#### Data extracted from a collection
--- --- ---

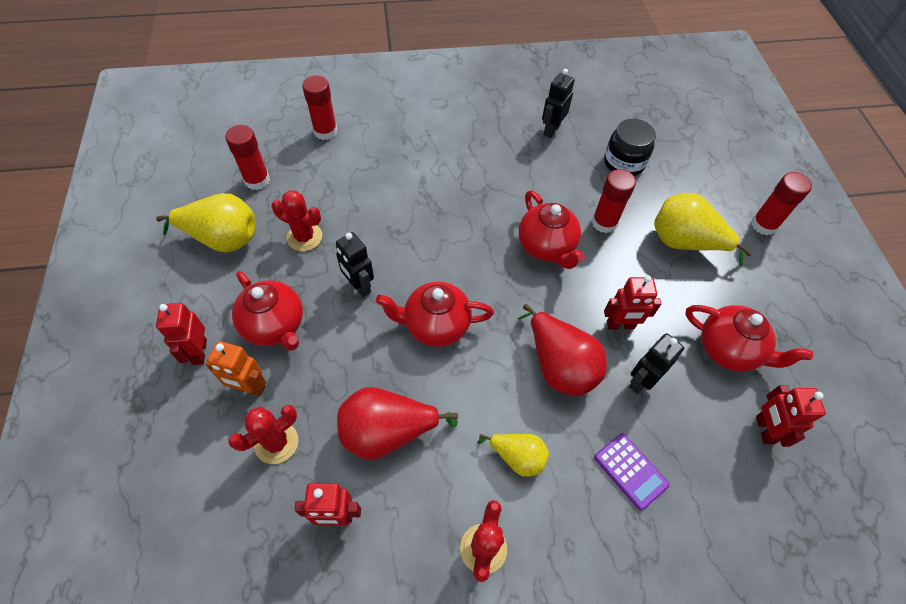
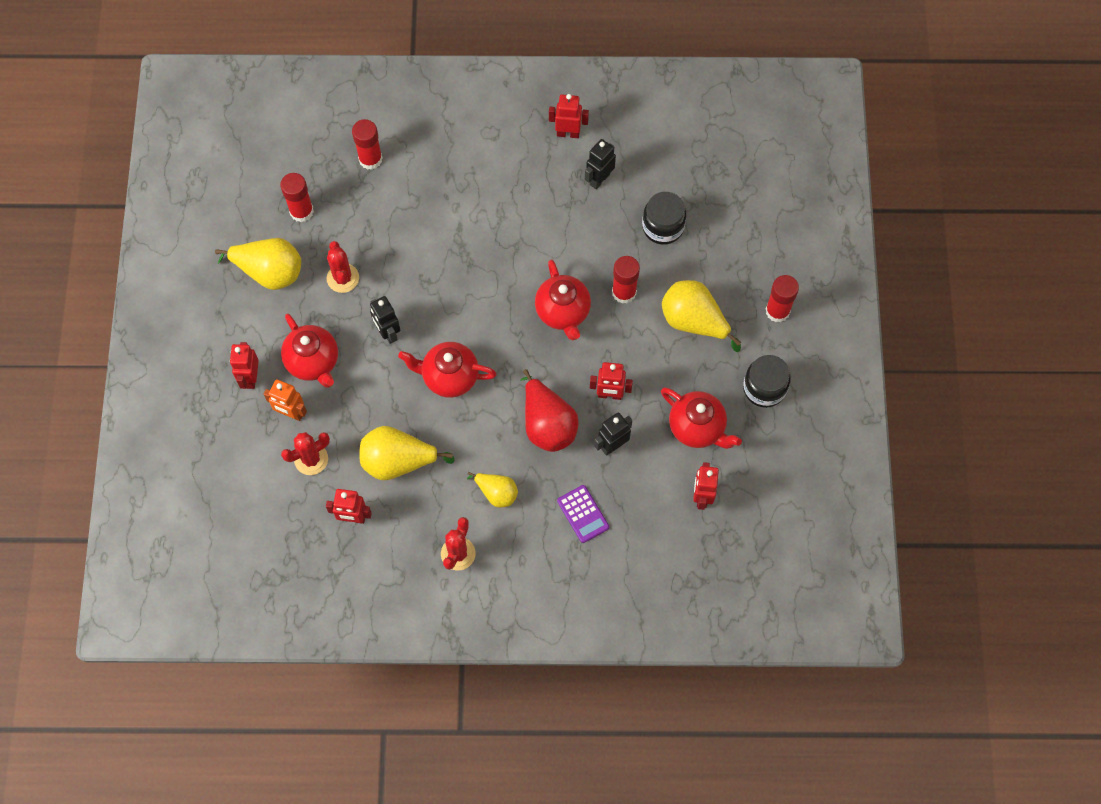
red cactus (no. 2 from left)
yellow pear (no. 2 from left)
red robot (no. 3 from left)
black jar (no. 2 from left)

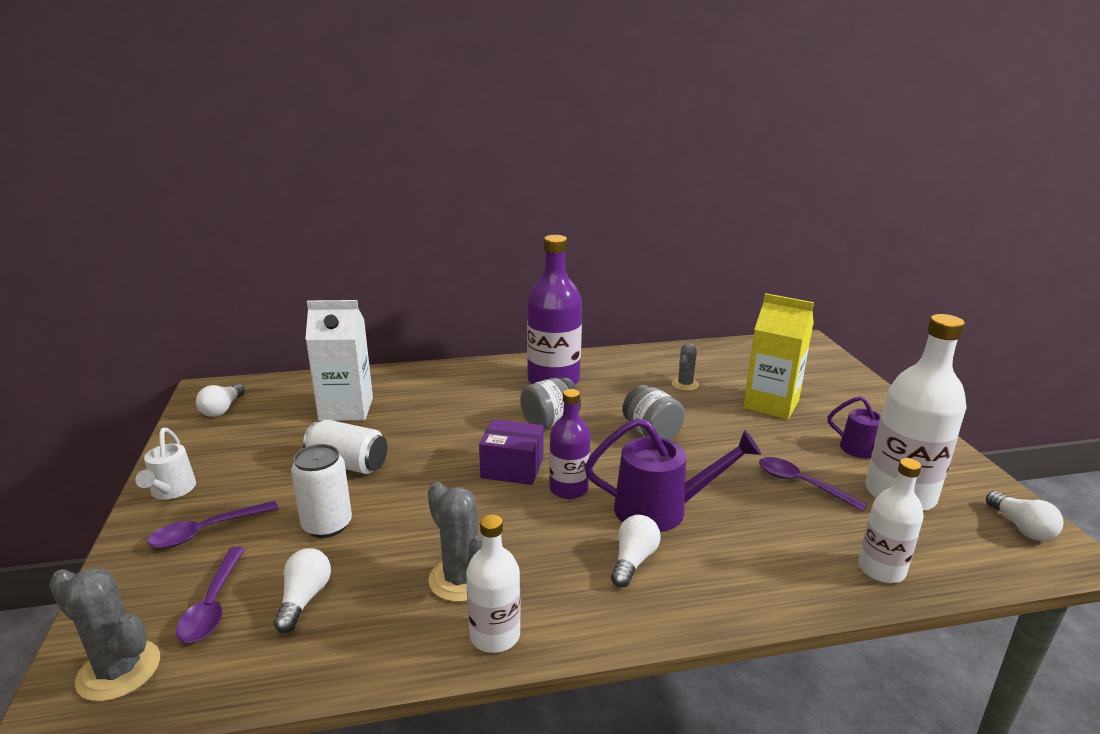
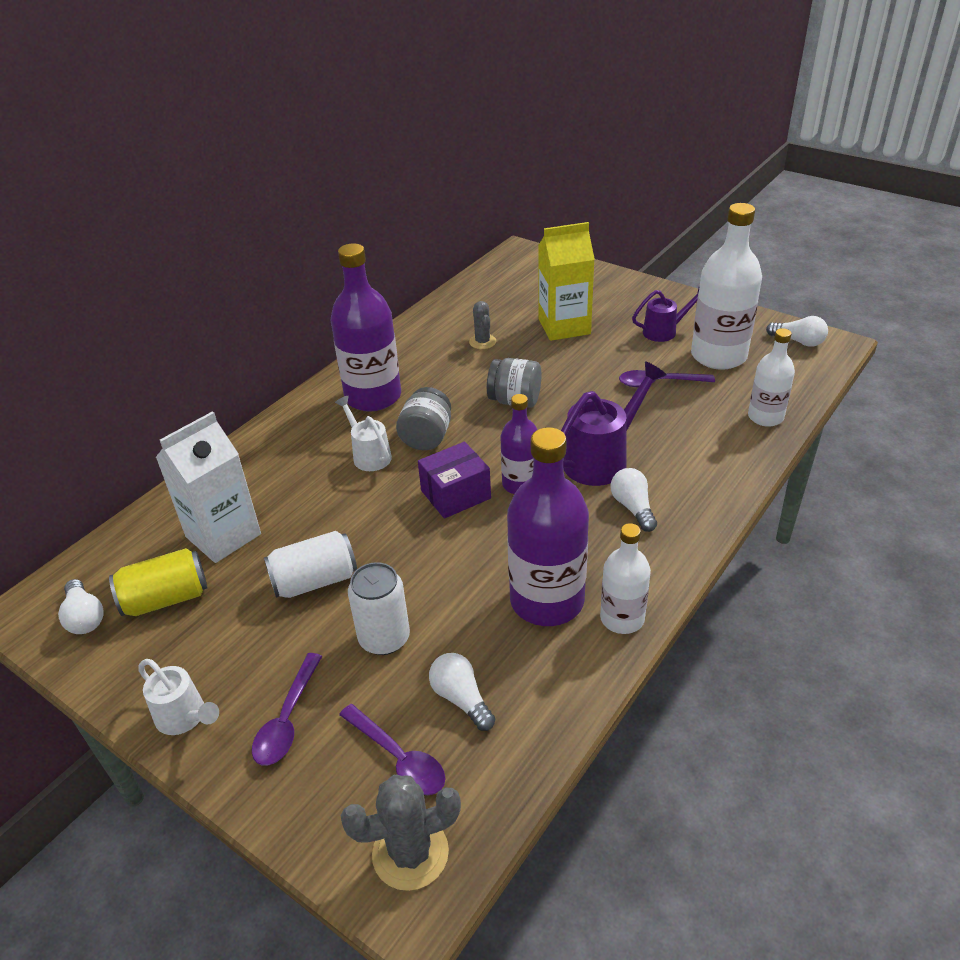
yellow can
white watering can (no. 2 from left)
purple bottle (no. 3 from left)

--- --- ---

#### Task to carry out
Could you give all of the data again exactly as written, omitting any pictures?

#### Task answer
red cactus (no. 2 from left)
yellow pear (no. 2 from left)
red robot (no. 3 from left)
black jar (no. 2 from left)

yellow can
white watering can (no. 2 from left)
purple bottle (no. 3 from left)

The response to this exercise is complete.